Required work: Print the line where "R7: 43 (J1/2, VBAT) -> none" occurs and every line that follows it in the data below, ending with the last line, precisely as written.

Stored data
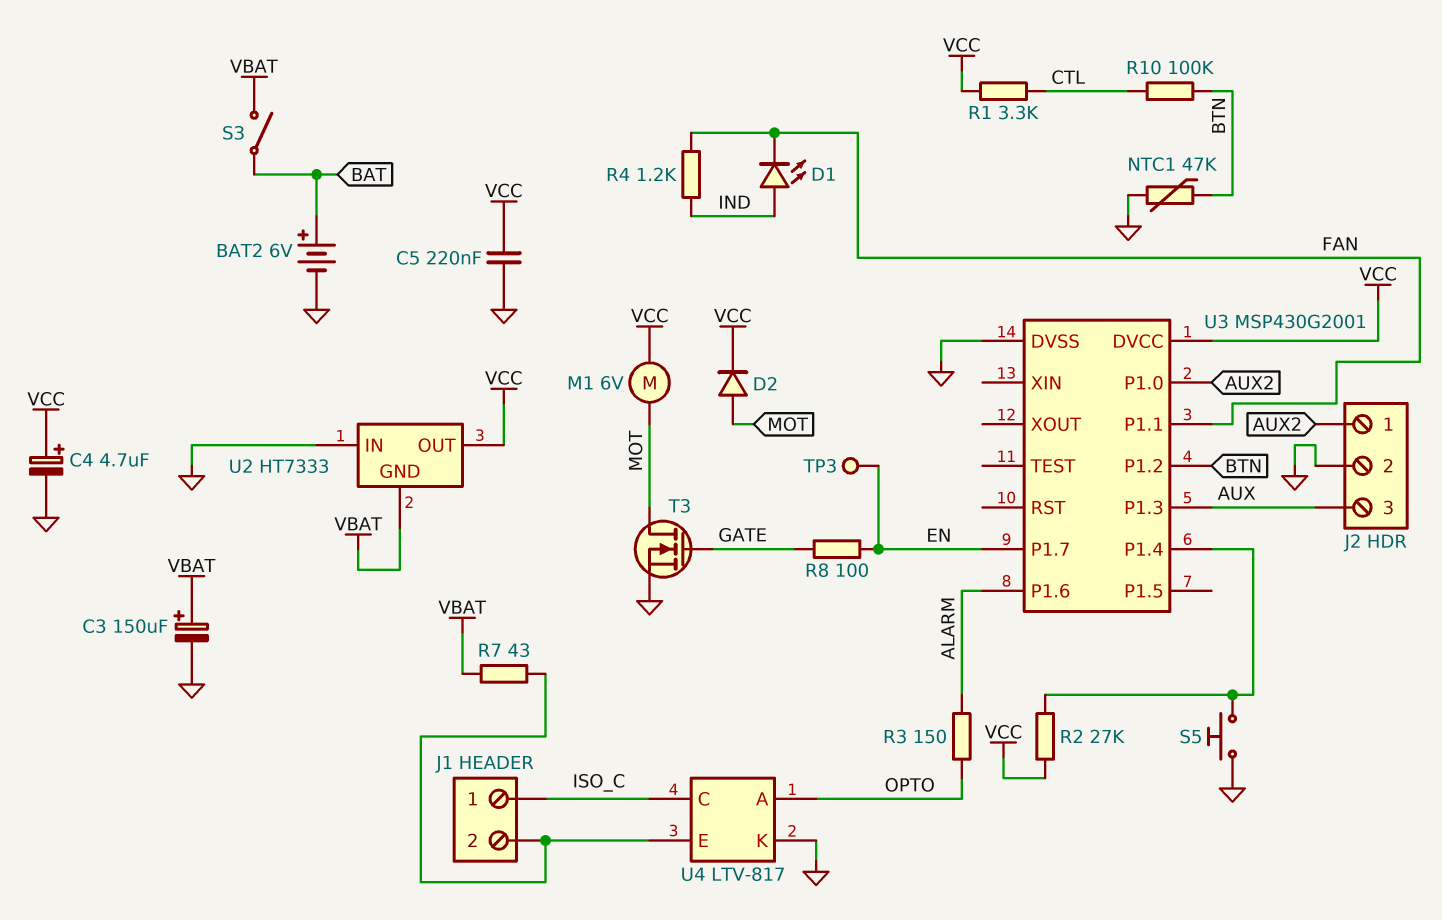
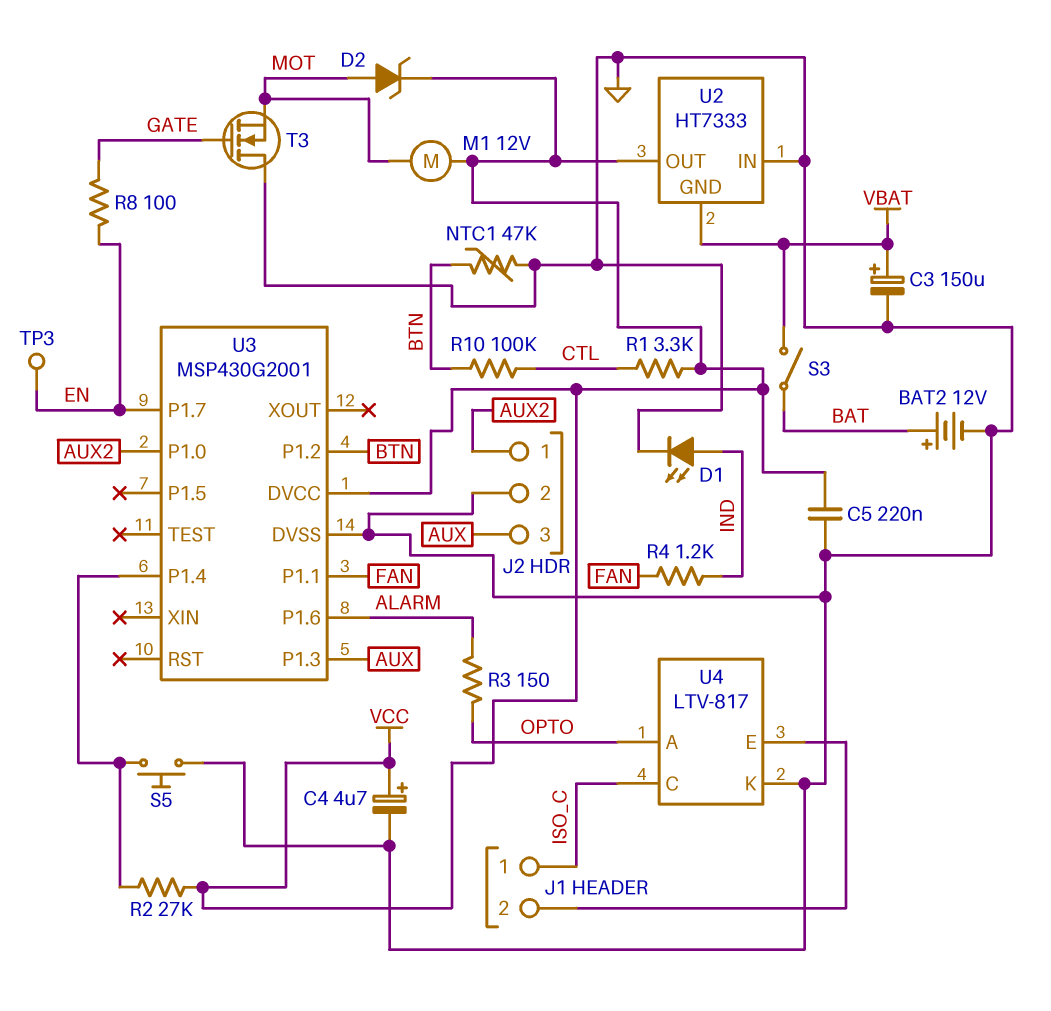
BAT2: 6V (plus BAT, minus GND) -> 12V (plus BAT, minus GND)
D1: LED (A IND, K FAN) -> LED (A IND, K GND)
D2: diode (A MOT, K VCC) -> zener (A MOT, K VCC)
M1: motor 6V (MOT, VCC) -> motor 12V (MOT, VCC)
R7: 43 (J1/2, VBAT) -> none
T3: NMOS (G GATE, D MOT, S GND) -> NMOS (G GATE, D GND, S MOT)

Exercise solution:
R7: 43 (J1/2, VBAT) -> none
T3: NMOS (G GATE, D MOT, S GND) -> NMOS (G GATE, D GND, S MOT)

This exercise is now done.